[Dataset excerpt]
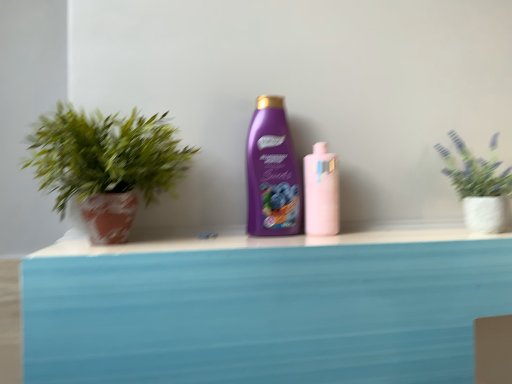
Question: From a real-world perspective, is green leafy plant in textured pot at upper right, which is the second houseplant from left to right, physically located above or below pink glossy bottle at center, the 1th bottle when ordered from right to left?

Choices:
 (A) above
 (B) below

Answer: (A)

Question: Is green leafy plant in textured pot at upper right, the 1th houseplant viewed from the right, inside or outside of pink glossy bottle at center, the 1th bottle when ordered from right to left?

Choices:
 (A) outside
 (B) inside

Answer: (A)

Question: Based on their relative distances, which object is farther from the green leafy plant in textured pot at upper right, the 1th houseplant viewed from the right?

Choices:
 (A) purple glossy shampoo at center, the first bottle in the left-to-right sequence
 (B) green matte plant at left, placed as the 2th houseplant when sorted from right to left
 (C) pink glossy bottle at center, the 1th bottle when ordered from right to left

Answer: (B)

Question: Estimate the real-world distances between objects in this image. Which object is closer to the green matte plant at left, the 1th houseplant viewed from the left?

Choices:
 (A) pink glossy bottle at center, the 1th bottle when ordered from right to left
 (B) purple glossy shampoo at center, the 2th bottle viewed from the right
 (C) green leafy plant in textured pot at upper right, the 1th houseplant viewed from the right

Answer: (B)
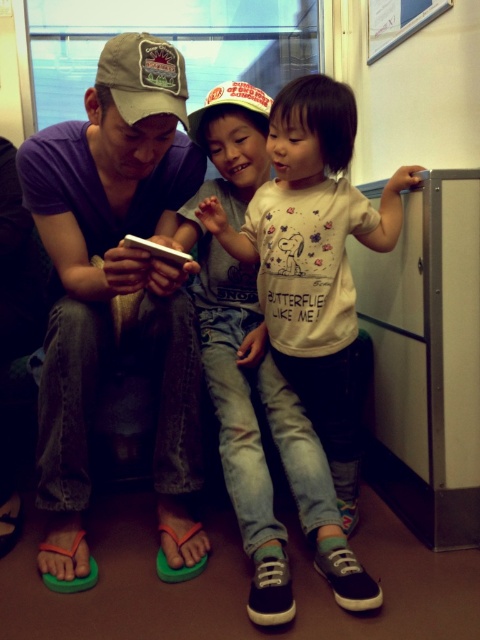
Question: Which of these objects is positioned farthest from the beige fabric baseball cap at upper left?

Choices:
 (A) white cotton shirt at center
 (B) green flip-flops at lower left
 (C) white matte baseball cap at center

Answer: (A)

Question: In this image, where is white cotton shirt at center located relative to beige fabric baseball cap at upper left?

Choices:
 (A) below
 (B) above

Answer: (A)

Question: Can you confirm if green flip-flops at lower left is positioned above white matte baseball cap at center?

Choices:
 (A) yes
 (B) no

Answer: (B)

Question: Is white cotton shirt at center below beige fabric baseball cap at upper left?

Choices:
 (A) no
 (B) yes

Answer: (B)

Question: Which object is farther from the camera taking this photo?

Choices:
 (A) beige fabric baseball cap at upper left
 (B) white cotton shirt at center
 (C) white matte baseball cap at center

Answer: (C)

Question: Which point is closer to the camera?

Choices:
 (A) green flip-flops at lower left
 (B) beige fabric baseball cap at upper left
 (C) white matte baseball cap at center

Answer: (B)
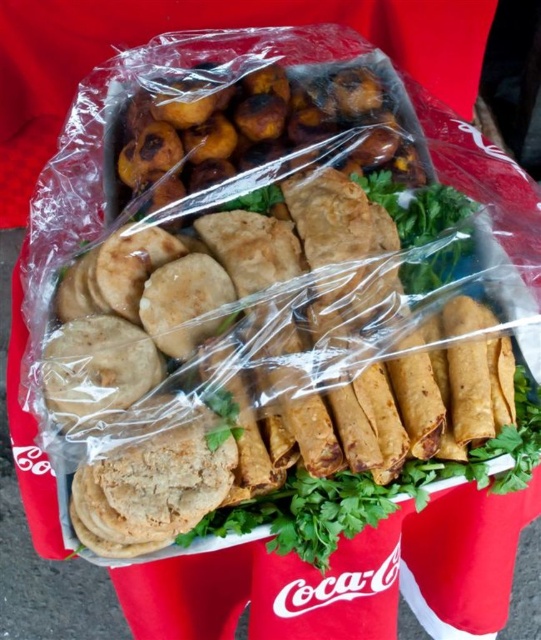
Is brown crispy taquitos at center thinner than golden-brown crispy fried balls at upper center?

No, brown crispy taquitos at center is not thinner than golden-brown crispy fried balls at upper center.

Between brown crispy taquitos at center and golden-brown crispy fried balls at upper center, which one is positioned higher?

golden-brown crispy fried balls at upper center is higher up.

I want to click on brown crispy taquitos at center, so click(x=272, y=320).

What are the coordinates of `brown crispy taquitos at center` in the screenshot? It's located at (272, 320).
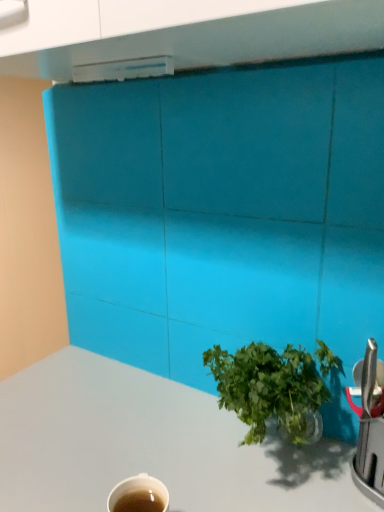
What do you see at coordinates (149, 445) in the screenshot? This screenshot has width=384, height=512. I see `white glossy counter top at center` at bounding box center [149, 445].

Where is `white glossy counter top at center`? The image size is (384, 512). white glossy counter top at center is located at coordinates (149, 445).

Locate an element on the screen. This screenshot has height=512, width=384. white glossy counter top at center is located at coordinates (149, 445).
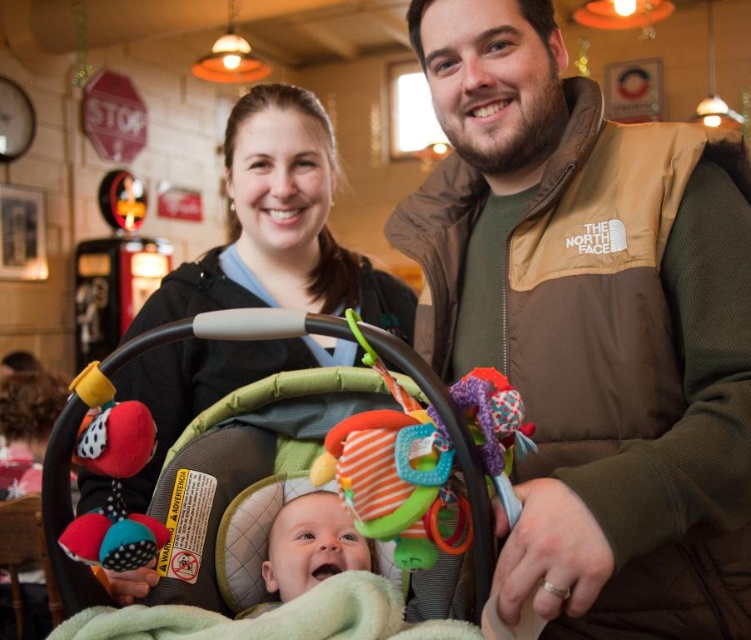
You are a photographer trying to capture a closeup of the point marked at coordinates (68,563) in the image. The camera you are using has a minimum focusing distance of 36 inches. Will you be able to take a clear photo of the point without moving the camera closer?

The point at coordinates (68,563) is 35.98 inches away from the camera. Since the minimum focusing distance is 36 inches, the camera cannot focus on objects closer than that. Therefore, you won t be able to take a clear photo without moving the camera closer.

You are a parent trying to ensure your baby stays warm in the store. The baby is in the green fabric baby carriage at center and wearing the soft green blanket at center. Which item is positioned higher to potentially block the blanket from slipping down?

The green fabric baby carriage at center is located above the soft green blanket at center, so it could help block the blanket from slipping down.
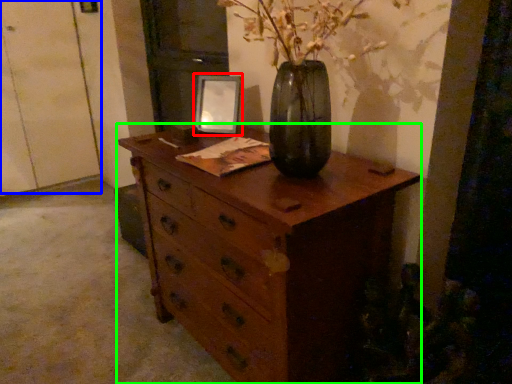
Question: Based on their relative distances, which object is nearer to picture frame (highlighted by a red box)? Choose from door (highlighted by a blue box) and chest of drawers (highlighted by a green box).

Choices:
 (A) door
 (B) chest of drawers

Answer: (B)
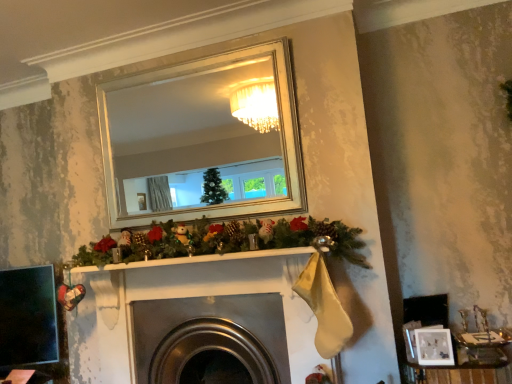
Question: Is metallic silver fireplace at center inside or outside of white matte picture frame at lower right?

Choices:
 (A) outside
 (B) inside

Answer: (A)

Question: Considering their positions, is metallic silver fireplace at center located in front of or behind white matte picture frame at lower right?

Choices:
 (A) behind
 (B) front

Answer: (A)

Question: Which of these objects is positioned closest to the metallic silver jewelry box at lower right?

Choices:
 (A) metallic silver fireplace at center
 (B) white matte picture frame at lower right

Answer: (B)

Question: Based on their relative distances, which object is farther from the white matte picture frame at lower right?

__INSTRUCTIONS FOR THE TASK__
Retype every row above character for character, leaving out the pictures.

__EXERCISE RESULT__
Question: From a real-world perspective, is green leafy plant in textured pot at upper right, which is the second houseplant from left to right, physically located above or below pink glossy bottle at center, the 1th bottle when ordered from right to left?

Choices:
 (A) above
 (B) below

Answer: (A)

Question: Is green leafy plant in textured pot at upper right, the 1th houseplant viewed from the right, inside or outside of pink glossy bottle at center, the 1th bottle when ordered from right to left?

Choices:
 (A) outside
 (B) inside

Answer: (A)

Question: Based on their relative distances, which object is farther from the green leafy plant in textured pot at upper right, the 1th houseplant viewed from the right?

Choices:
 (A) purple glossy shampoo at center, the first bottle in the left-to-right sequence
 (B) green matte plant at left, placed as the 2th houseplant when sorted from right to left
 (C) pink glossy bottle at center, the 1th bottle when ordered from right to left

Answer: (B)

Question: Estimate the real-world distances between objects in this image. Which object is closer to the green matte plant at left, the 1th houseplant viewed from the left?

Choices:
 (A) pink glossy bottle at center, the 1th bottle when ordered from right to left
 (B) purple glossy shampoo at center, the 2th bottle viewed from the right
 (C) green leafy plant in textured pot at upper right, the 1th houseplant viewed from the right

Answer: (B)
Question: Which of these objects is positioned farthest from the beige fabric baseball cap at upper left?

Choices:
 (A) white cotton shirt at center
 (B) green flip-flops at lower left
 (C) white matte baseball cap at center

Answer: (A)

Question: In this image, where is white cotton shirt at center located relative to beige fabric baseball cap at upper left?

Choices:
 (A) below
 (B) above

Answer: (A)

Question: Can you confirm if green flip-flops at lower left is positioned above white matte baseball cap at center?

Choices:
 (A) yes
 (B) no

Answer: (B)

Question: Is white cotton shirt at center below beige fabric baseball cap at upper left?

Choices:
 (A) no
 (B) yes

Answer: (B)

Question: Which object is farther from the camera taking this photo?

Choices:
 (A) beige fabric baseball cap at upper left
 (B) white cotton shirt at center
 (C) white matte baseball cap at center

Answer: (C)

Question: Which point is closer to the camera?

Choices:
 (A) green flip-flops at lower left
 (B) beige fabric baseball cap at upper left
 (C) white matte baseball cap at center

Answer: (B)
Is brown crispy taquitos at center thinner than golden-brown crispy fried balls at upper center?

No, brown crispy taquitos at center is not thinner than golden-brown crispy fried balls at upper center.

Between brown crispy taquitos at center and golden-brown crispy fried balls at upper center, which one is positioned higher?

golden-brown crispy fried balls at upper center is higher up.

I want to click on brown crispy taquitos at center, so click(x=272, y=320).

What are the coordinates of `brown crispy taquitos at center` in the screenshot? It's located at (272, 320).
What do you see at coordinates (149, 445) in the screenshot? This screenshot has width=384, height=512. I see `white glossy counter top at center` at bounding box center [149, 445].

Where is `white glossy counter top at center`? The image size is (384, 512). white glossy counter top at center is located at coordinates (149, 445).

Locate an element on the screen. This screenshot has height=512, width=384. white glossy counter top at center is located at coordinates (149, 445).
You are a photographer trying to capture a closeup of the point marked at coordinates (68,563) in the image. The camera you are using has a minimum focusing distance of 36 inches. Will you be able to take a clear photo of the point without moving the camera closer?

The point at coordinates (68,563) is 35.98 inches away from the camera. Since the minimum focusing distance is 36 inches, the camera cannot focus on objects closer than that. Therefore, you won t be able to take a clear photo without moving the camera closer.

You are a parent trying to ensure your baby stays warm in the store. The baby is in the green fabric baby carriage at center and wearing the soft green blanket at center. Which item is positioned higher to potentially block the blanket from slipping down?

The green fabric baby carriage at center is located above the soft green blanket at center, so it could help block the blanket from slipping down.
Question: Based on their relative distances, which object is nearer to picture frame (highlighted by a red box)? Choose from door (highlighted by a blue box) and chest of drawers (highlighted by a green box).

Choices:
 (A) door
 (B) chest of drawers

Answer: (B)
Question: Is metallic silver fireplace at center inside or outside of white matte picture frame at lower right?

Choices:
 (A) outside
 (B) inside

Answer: (A)

Question: Considering their positions, is metallic silver fireplace at center located in front of or behind white matte picture frame at lower right?

Choices:
 (A) behind
 (B) front

Answer: (A)

Question: Which of these objects is positioned closest to the metallic silver jewelry box at lower right?

Choices:
 (A) metallic silver fireplace at center
 (B) white matte picture frame at lower right

Answer: (B)

Question: Based on their relative distances, which object is farther from the white matte picture frame at lower right?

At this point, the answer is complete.